*WHAT IS EXPECTED*: All entries below need to be written out exactly, but without their pictures.

Recorded data:
..............................

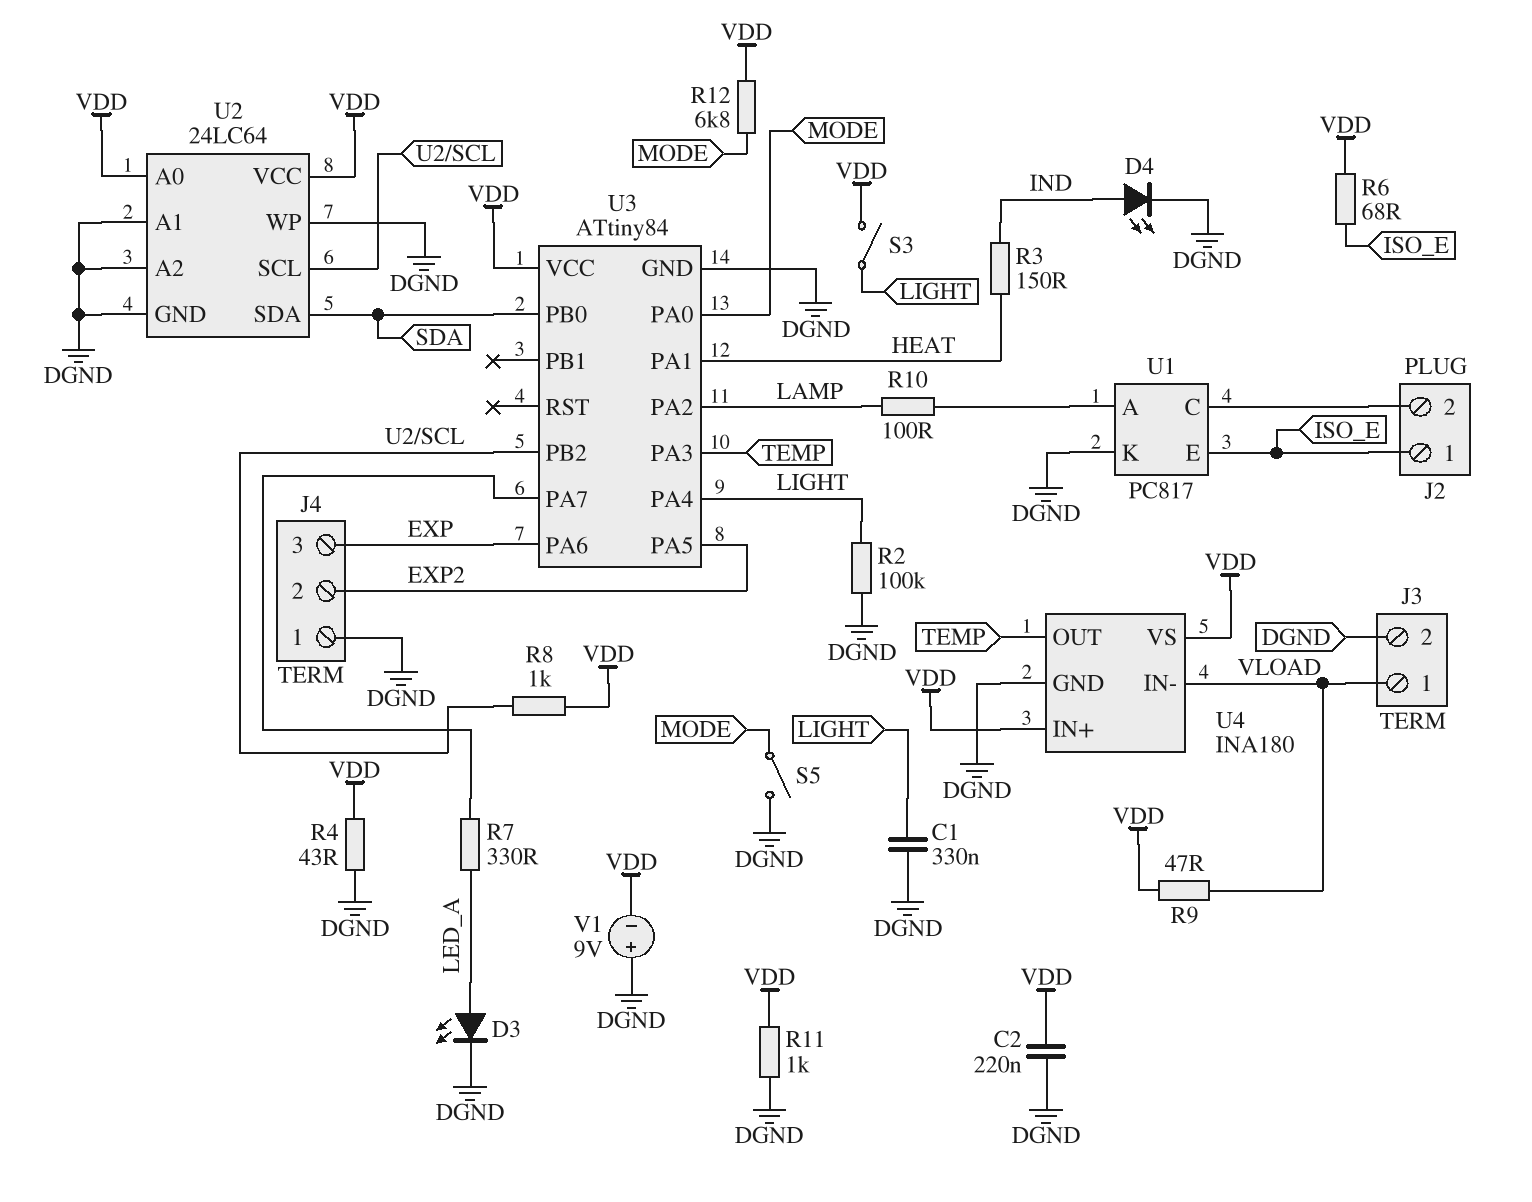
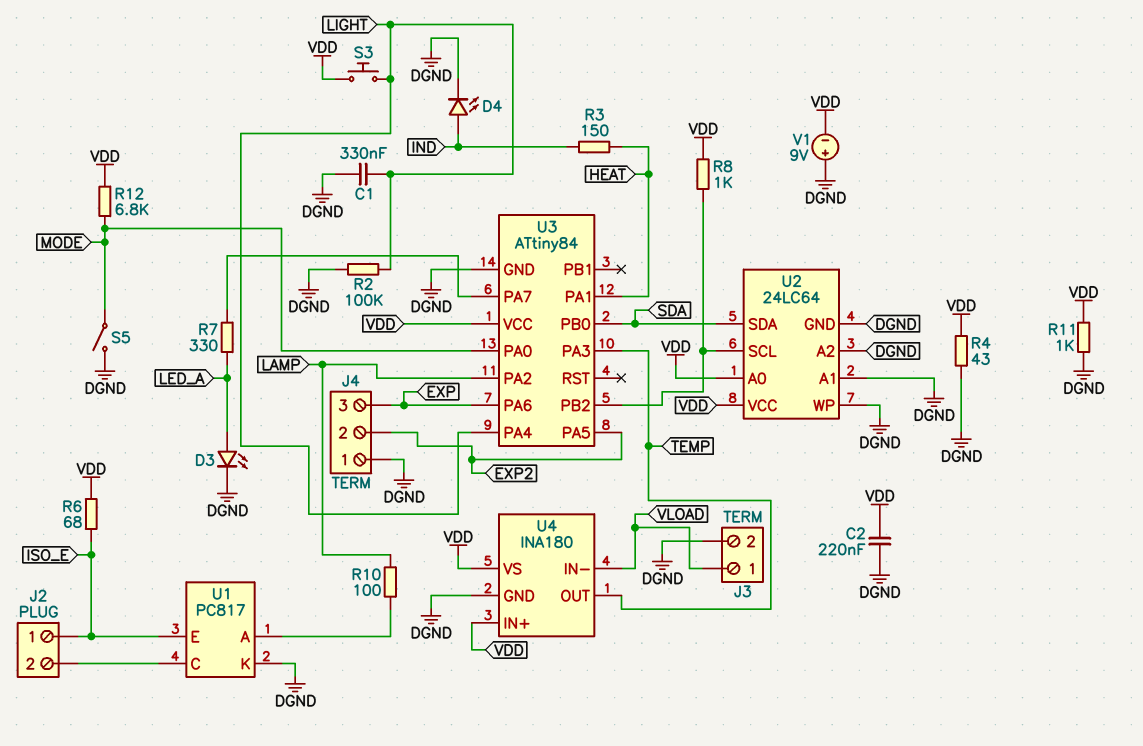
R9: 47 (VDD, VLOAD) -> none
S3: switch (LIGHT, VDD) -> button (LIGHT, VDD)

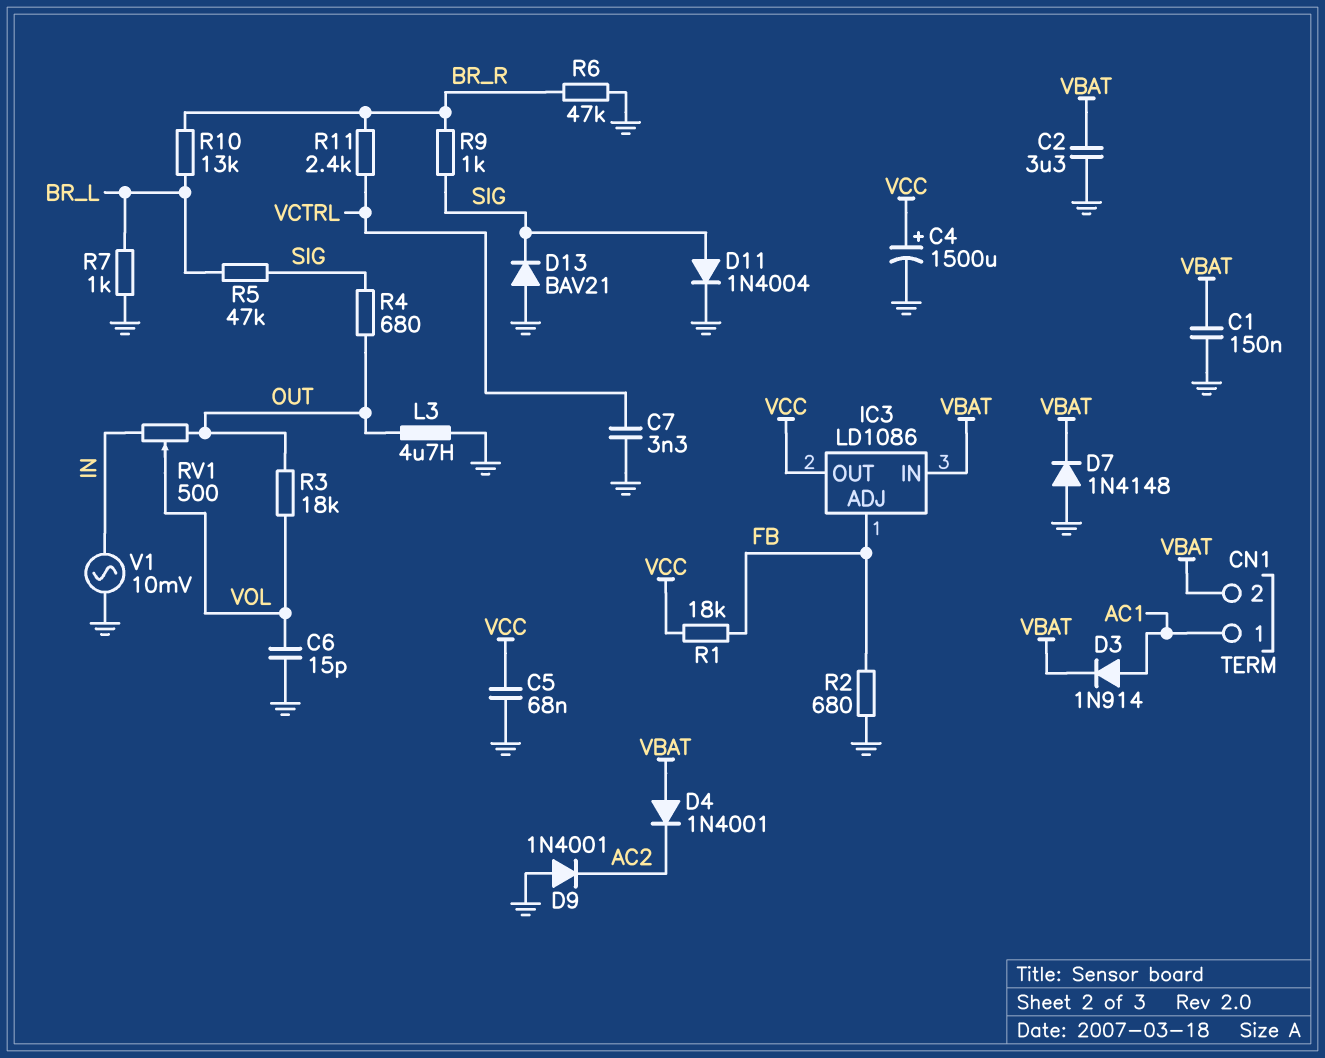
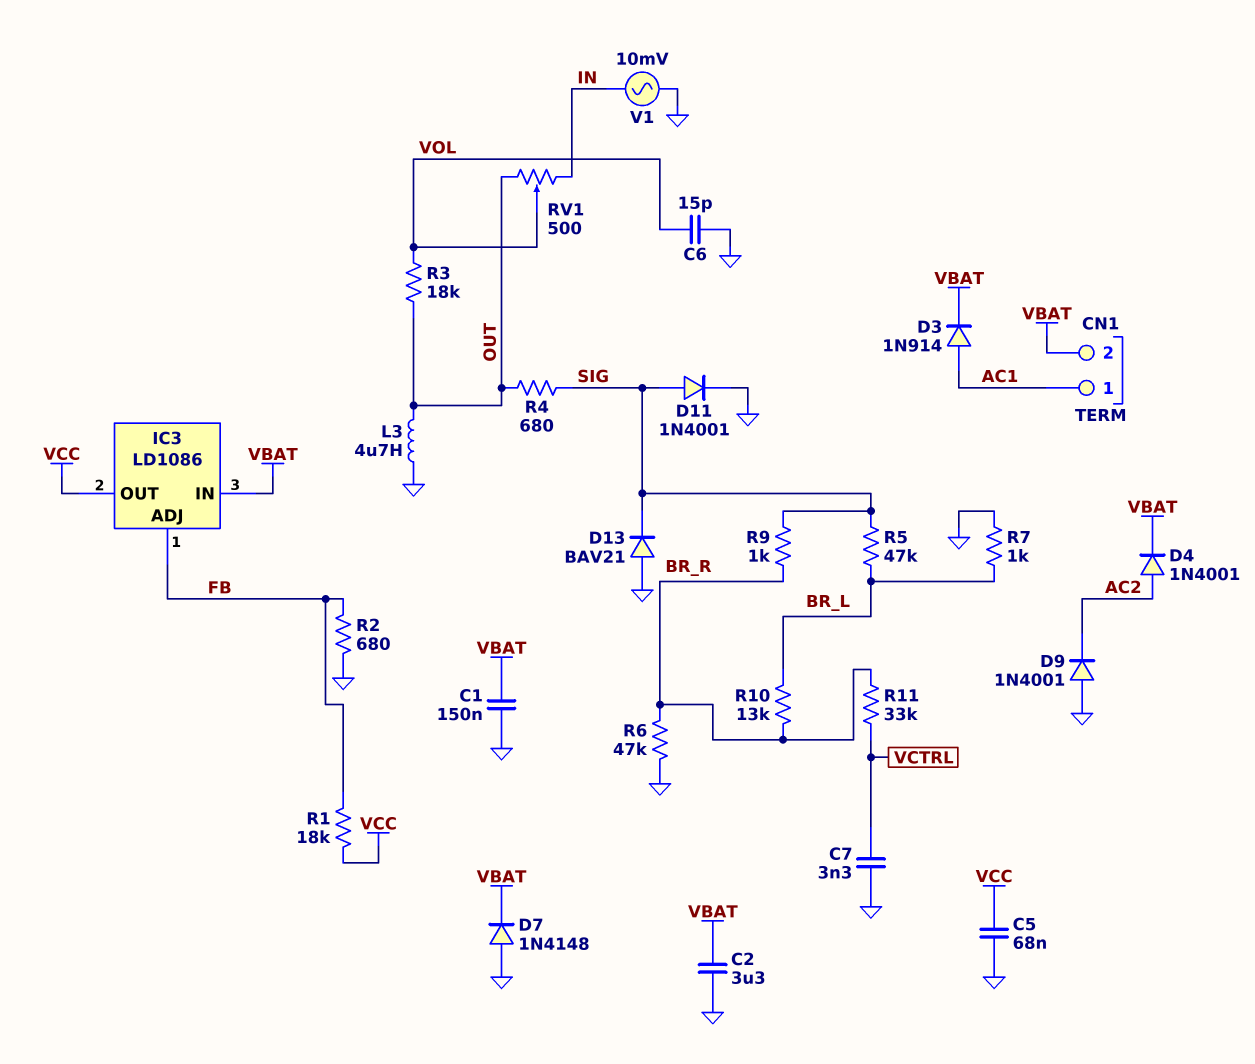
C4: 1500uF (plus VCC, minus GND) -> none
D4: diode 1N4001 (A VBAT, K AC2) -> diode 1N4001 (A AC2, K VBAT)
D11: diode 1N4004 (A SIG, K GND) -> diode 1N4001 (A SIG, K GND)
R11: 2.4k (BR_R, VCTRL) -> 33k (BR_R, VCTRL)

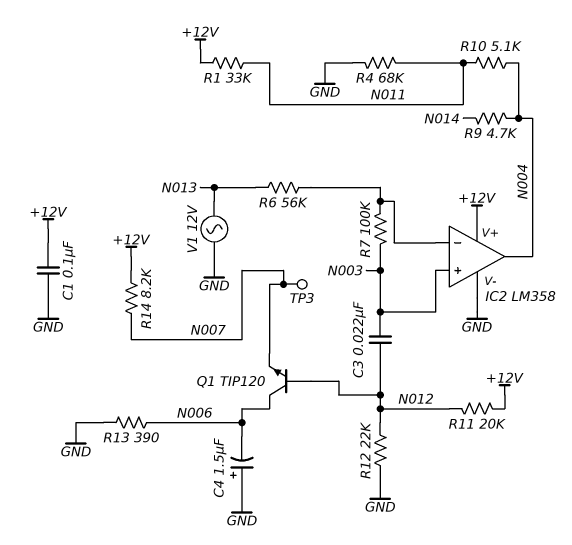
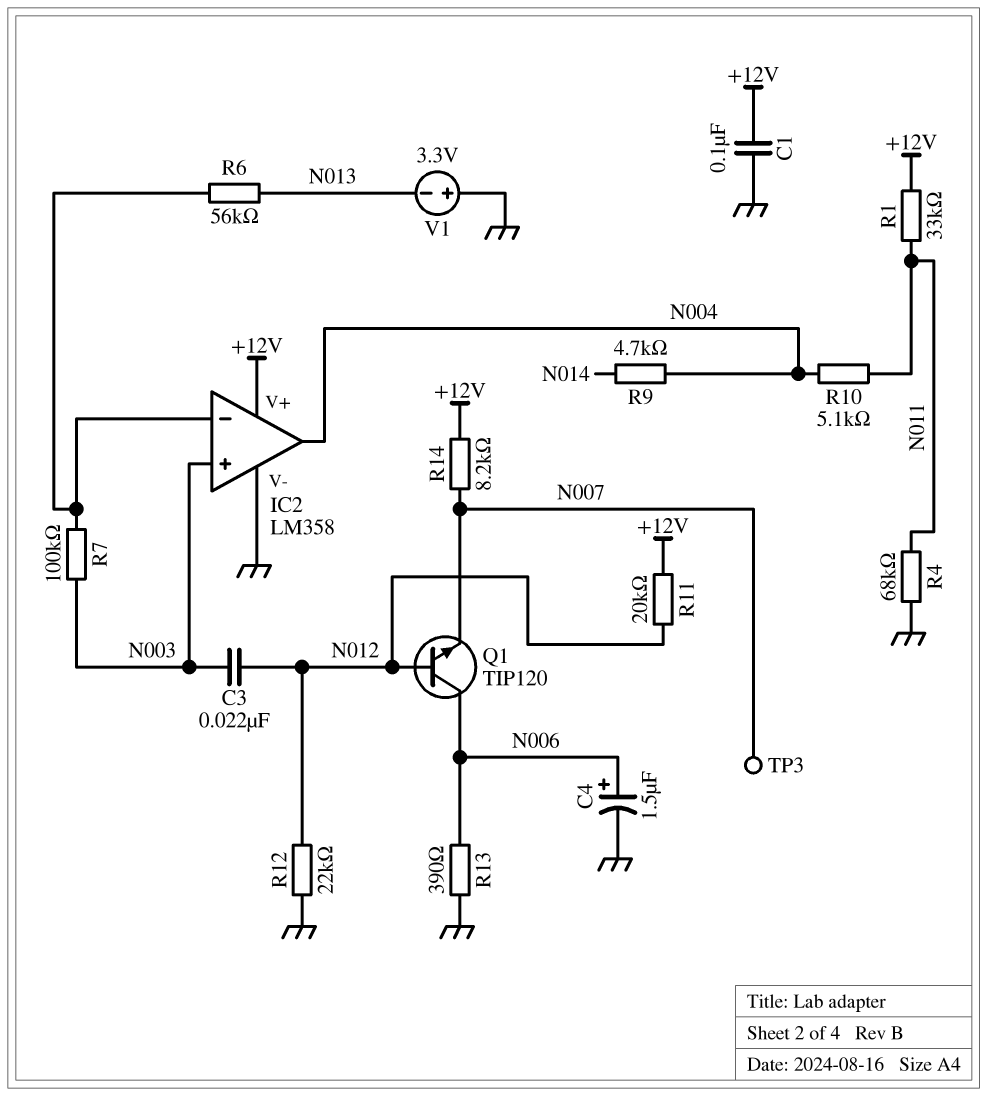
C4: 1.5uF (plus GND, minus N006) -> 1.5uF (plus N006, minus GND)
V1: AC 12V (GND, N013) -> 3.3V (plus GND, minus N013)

..............................

*EXPECTED ANSWER*:
R9: 47 (VDD, VLOAD) -> none
S3: switch (LIGHT, VDD) -> button (LIGHT, VDD)

C4: 1500uF (plus VCC, minus GND) -> none
D4: diode 1N4001 (A VBAT, K AC2) -> diode 1N4001 (A AC2, K VBAT)
D11: diode 1N4004 (A SIG, K GND) -> diode 1N4001 (A SIG, K GND)
R11: 2.4k (BR_R, VCTRL) -> 33k (BR_R, VCTRL)

C4: 1.5uF (plus GND, minus N006) -> 1.5uF (plus N006, minus GND)
V1: AC 12V (GND, N013) -> 3.3V (plus GND, minus N013)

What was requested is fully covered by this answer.